#### Supplied records

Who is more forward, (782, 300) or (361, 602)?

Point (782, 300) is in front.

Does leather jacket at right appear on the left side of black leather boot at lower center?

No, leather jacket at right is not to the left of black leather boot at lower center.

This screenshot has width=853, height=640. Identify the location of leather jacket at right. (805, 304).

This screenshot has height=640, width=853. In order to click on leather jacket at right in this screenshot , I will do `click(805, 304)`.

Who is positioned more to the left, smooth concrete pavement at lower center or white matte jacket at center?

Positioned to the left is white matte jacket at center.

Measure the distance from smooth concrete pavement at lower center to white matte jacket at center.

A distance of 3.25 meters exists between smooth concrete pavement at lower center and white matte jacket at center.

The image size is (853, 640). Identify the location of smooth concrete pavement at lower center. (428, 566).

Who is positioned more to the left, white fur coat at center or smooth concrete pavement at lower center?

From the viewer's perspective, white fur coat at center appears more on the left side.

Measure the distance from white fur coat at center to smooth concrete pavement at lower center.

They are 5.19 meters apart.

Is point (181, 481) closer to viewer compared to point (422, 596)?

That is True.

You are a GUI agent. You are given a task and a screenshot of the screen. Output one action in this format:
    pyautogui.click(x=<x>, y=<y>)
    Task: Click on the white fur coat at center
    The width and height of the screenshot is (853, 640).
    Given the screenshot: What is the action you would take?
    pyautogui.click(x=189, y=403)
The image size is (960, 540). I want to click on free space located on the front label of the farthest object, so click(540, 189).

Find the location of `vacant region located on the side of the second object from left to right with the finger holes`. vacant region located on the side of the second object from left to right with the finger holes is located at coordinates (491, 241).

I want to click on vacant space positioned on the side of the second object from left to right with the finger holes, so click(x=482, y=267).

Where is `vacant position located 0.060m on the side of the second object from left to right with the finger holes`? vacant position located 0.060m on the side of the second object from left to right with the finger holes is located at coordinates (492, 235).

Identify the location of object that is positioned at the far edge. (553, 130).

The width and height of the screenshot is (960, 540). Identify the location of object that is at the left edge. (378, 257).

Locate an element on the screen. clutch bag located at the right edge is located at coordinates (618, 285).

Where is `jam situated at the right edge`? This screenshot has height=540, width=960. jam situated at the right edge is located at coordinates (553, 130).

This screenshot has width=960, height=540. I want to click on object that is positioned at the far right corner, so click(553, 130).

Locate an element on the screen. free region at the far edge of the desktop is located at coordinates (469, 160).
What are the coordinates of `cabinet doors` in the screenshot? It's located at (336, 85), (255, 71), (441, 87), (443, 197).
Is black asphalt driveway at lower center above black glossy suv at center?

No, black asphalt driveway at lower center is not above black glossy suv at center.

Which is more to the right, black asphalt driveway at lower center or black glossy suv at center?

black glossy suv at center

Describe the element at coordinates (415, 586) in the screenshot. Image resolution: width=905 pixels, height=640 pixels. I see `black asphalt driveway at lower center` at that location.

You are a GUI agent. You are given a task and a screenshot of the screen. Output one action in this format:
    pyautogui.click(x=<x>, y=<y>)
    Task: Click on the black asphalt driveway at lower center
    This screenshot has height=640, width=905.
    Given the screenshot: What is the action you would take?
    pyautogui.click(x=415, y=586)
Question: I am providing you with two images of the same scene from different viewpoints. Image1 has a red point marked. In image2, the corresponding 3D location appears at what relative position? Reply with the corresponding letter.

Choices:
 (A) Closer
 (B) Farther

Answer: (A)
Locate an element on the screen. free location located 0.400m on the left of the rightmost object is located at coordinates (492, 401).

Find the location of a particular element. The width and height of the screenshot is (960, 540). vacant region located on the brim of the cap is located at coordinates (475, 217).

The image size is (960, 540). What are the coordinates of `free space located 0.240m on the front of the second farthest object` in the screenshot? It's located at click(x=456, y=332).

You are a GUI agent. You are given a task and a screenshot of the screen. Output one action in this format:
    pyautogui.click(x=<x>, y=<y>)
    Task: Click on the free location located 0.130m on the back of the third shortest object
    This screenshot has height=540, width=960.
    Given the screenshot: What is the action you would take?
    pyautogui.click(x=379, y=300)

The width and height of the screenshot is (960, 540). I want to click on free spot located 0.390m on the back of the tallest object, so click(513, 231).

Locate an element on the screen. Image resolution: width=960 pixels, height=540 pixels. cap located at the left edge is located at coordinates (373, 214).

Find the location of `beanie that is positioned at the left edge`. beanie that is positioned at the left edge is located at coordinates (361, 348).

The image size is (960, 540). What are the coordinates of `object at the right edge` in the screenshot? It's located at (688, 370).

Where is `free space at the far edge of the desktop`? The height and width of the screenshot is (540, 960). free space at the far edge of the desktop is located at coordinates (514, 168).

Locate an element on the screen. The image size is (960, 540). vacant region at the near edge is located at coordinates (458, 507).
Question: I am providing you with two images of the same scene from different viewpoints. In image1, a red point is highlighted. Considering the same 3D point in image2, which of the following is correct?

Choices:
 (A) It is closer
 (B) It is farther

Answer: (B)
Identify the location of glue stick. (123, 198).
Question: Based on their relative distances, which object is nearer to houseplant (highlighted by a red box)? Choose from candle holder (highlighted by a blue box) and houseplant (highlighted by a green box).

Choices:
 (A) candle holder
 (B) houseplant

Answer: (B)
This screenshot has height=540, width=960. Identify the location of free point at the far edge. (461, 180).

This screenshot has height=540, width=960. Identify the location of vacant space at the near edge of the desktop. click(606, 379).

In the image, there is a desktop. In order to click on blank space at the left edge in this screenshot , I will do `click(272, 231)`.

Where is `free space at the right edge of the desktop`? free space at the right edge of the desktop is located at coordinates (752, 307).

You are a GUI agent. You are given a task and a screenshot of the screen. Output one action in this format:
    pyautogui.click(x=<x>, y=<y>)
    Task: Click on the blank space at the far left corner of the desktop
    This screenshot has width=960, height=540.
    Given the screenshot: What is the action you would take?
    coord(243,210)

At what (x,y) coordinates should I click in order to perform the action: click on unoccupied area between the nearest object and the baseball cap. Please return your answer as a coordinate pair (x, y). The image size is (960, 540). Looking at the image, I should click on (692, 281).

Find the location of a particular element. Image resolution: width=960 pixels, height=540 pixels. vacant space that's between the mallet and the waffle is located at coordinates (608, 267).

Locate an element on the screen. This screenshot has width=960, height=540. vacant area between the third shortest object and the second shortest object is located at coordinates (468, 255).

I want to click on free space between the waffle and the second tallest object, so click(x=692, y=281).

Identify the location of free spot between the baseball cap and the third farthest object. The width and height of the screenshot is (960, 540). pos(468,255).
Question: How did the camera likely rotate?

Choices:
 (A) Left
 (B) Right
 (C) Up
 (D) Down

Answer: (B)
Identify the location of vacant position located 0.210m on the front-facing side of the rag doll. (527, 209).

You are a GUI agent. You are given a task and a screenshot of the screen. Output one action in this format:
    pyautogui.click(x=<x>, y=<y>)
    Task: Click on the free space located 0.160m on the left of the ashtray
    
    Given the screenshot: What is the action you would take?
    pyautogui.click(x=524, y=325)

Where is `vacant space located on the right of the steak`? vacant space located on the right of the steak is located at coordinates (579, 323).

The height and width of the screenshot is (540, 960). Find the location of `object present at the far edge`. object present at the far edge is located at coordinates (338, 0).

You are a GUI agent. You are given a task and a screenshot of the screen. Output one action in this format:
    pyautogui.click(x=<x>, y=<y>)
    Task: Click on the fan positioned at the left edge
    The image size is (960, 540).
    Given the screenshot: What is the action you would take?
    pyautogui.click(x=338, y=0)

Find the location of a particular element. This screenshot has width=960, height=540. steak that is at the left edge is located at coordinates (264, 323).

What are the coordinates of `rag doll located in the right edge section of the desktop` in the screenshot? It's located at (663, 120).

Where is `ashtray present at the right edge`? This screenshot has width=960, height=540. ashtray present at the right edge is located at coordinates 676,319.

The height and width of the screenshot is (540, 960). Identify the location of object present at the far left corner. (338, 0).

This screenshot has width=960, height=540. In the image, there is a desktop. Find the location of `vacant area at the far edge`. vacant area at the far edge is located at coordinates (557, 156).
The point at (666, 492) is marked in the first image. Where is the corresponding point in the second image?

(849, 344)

########

Requirement
Return each line above that contains the string "leather", matching case exactly.

Worked answer
Does leather jacket at right appear on the left side of black leather boot at lower center?
No, leather jacket at right is not to the left of black leather boot at lower center.
This screenshot has width=853, height=640. Identify the location of leather jacket at right. (805, 304).
This screenshot has height=640, width=853. In order to click on leather jacket at right in this screenshot , I will do `click(805, 304)`.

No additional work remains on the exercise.